**Description of the task**
All the lines below need to be transcribed exactly. Pictures get left out.

**Provided material**
■ ■ ■ ■ ■ ■ ■

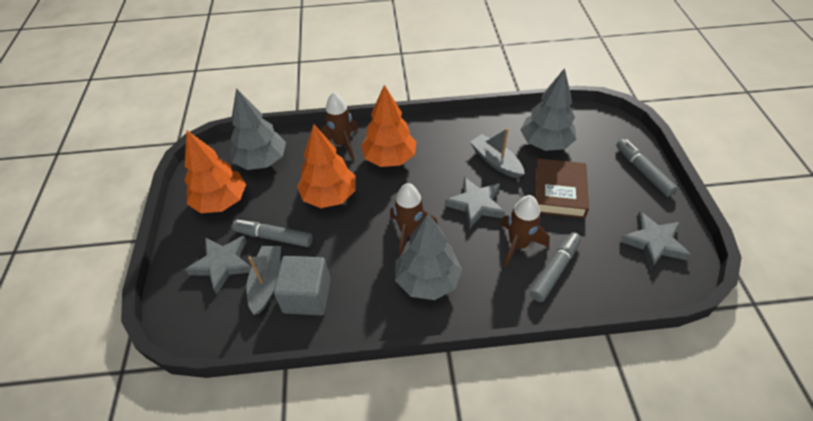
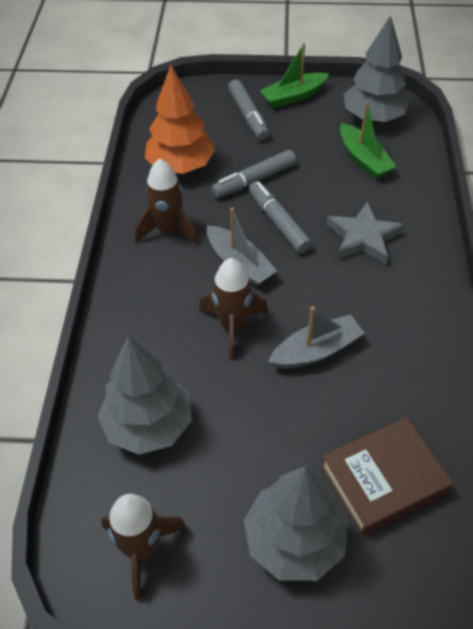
green boat: 0 -> 2
grey cube: 1 -> 0
grey star: 3 -> 1
orange tree: 3 -> 1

■ ■ ■ ■ ■ ■ ■

**Response area**
green boat: 0 -> 2
grey cube: 1 -> 0
grey star: 3 -> 1
orange tree: 3 -> 1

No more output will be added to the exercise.